**WHAT YOU ARE ASKED TO DO:** Arrange every line from the one containing "Belmopan: 12:58 -> 1:02" down to the end of the rows as a JSON list of strings, one string per line, with blank lines and the pictures left out.

**EXTRACTED INFORMATION:**

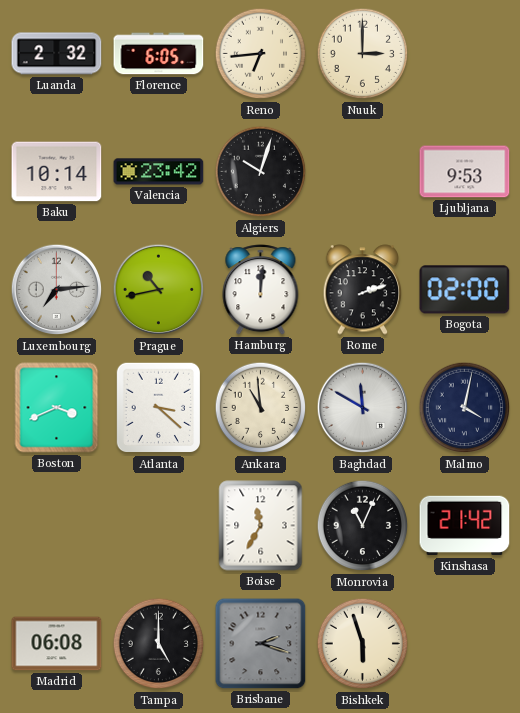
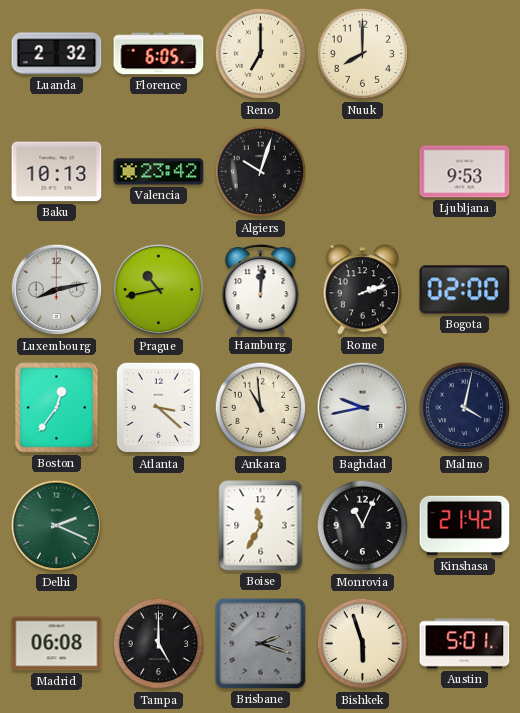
Reno: 6:44 -> 7:00
Nuuk: 3:00 -> 8:00
Baku: 10:14 -> 10:13
Luxembourg: 7:14 -> 8:13
Boston: 3:41 -> 12:36
Baghdad: 11:50 -> 9:43
Delhi: none -> 2:19
Austin: none -> 5:01
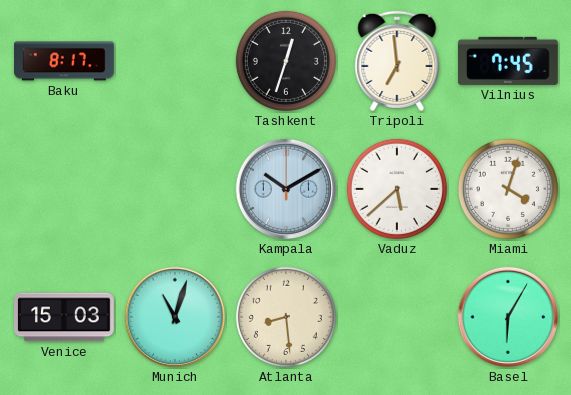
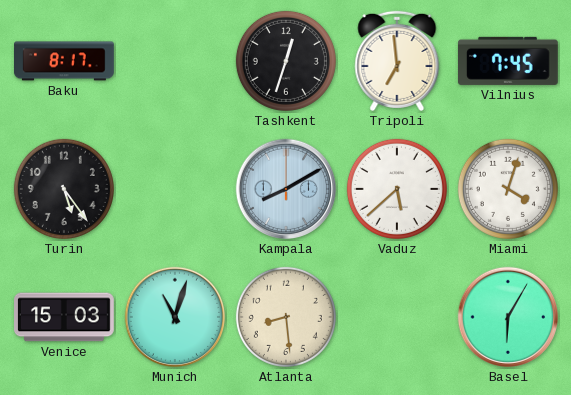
Turin: none -> 5:24
Kampala: 10:10 -> 8:10
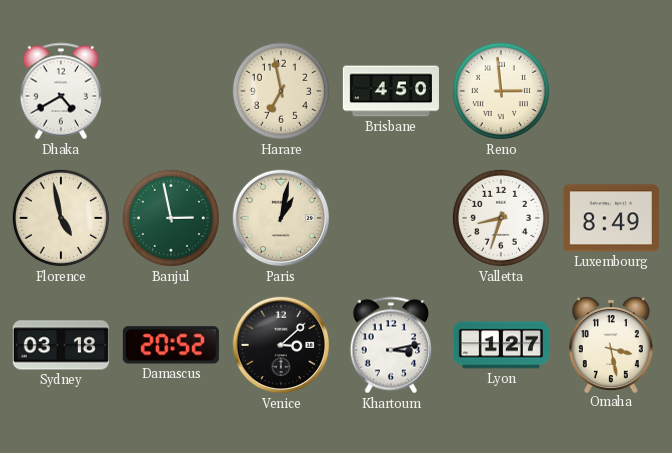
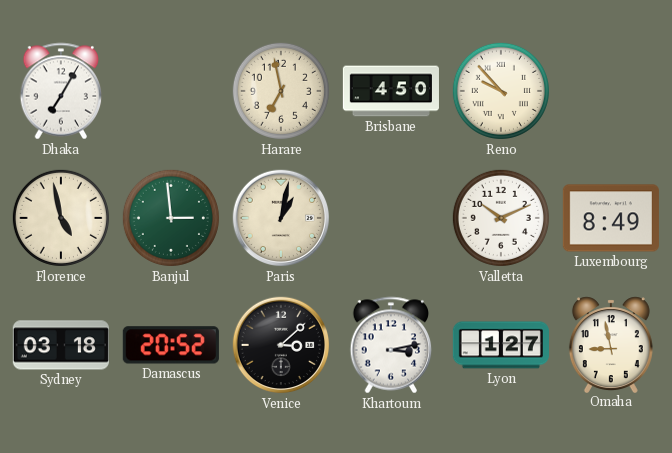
Dhaka: 4:40 -> 7:05
Reno: 2:59 -> 9:53
Banjul: 2:58 -> 2:59
Valletta: 8:33 -> 10:11
Omaha: 3:28 -> 8:58
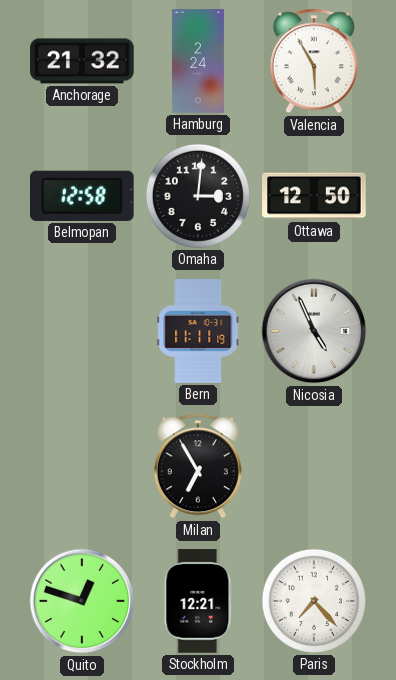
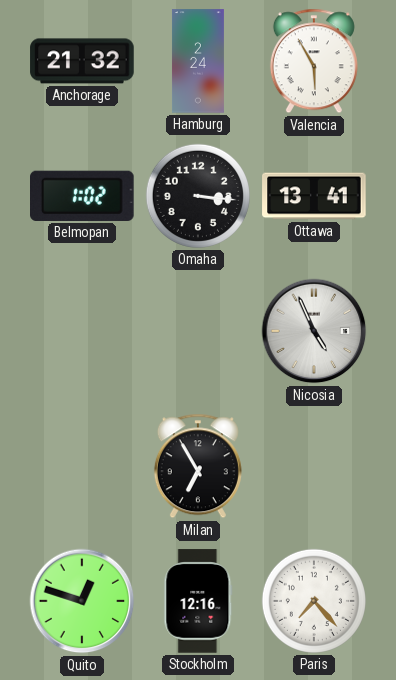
Belmopan: 12:58 -> 1:02
Omaha: 3:01 -> 3:16
Ottawa: 12:50 -> 13:41
Bern: 11:11 -> none
Stockholm: 12:21 -> 12:16
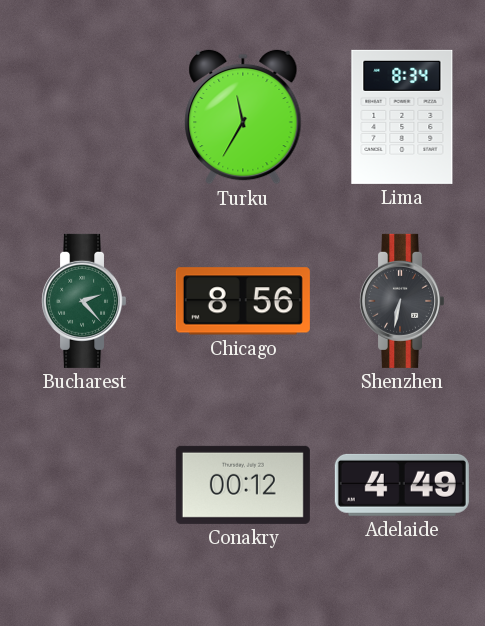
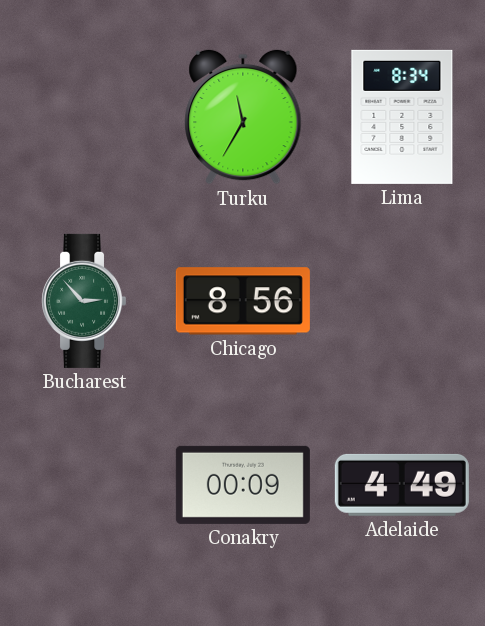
Bucharest: 2:23 -> 2:53
Shenzhen: 6:32 -> none
Conakry: 00:12 -> 00:09
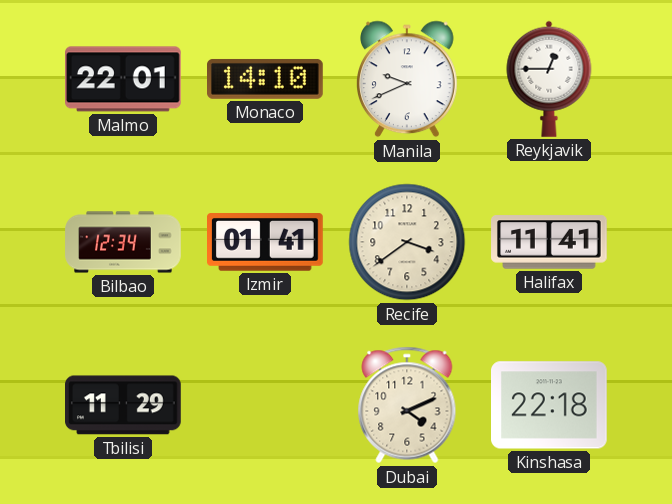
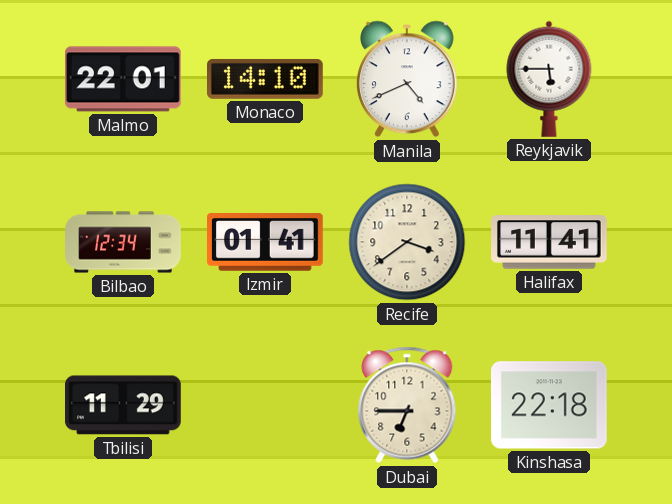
Manila: 9:41 -> 4:41
Reykjavik: 12:45 -> 5:45
Dubai: 4:11 -> 6:45
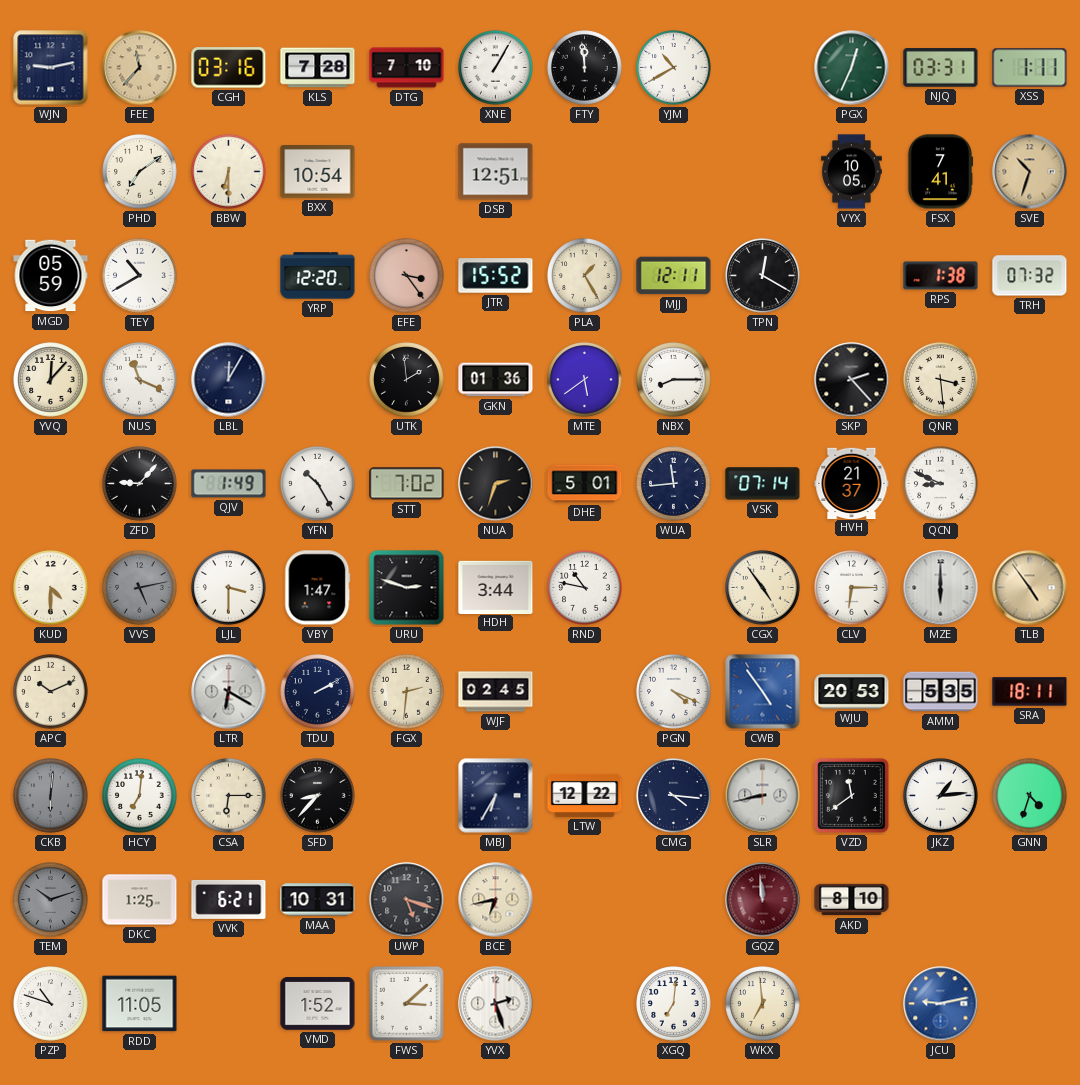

**RESULT OF THE EXERCISE:**
[
  "Belmopan: 12:58 -> 1:02",
  "Omaha: 3:01 -> 3:16",
  "Ottawa: 12:50 -> 13:41",
  "Bern: 11:11 -> none",
  "Stockholm: 12:21 -> 12:16",
  "Bucharest: 2:23 -> 2:53",
  "Shenzhen: 6:32 -> none",
  "Conakry: 00:12 -> 00:09",
  "Manila: 9:41 -> 4:41",
  "Reykjavik: 12:45 -> 5:45",
  "Dubai: 4:11 -> 6:45"
]